◆ **TASK BRIEF**: Skip all lines in the entries below that come before the one containing "orange circle: (94, 168) -> (136, 74), moved". Repeat that line and the rest exactly.

--- PROVIDED DATA Enclosed Below ---

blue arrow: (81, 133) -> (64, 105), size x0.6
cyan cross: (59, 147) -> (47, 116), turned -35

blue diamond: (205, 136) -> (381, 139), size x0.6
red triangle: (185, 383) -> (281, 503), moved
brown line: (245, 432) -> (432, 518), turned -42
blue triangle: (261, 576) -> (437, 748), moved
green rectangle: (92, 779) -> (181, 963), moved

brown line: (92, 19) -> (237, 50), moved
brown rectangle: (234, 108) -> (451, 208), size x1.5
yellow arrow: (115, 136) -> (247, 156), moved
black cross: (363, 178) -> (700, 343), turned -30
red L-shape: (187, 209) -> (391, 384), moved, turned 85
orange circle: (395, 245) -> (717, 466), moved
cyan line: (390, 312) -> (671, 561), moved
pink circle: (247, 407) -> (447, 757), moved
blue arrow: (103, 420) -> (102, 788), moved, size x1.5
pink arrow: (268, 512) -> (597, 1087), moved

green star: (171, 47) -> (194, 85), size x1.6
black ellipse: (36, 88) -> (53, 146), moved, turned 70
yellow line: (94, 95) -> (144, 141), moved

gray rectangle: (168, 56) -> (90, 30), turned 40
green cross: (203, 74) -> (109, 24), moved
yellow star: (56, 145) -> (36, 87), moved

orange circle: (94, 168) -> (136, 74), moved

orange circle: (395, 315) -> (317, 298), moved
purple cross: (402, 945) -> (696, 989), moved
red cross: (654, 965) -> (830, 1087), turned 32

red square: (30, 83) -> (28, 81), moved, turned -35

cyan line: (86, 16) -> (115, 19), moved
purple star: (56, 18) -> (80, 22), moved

--- End of Enclosed PROVIDED DATA ---

◆ **TASK OUTPUT**:
orange circle: (94, 168) -> (136, 74), moved

orange circle: (395, 315) -> (317, 298), moved
purple cross: (402, 945) -> (696, 989), moved
red cross: (654, 965) -> (830, 1087), turned 32

red square: (30, 83) -> (28, 81), moved, turned -35

cyan line: (86, 16) -> (115, 19), moved
purple star: (56, 18) -> (80, 22), moved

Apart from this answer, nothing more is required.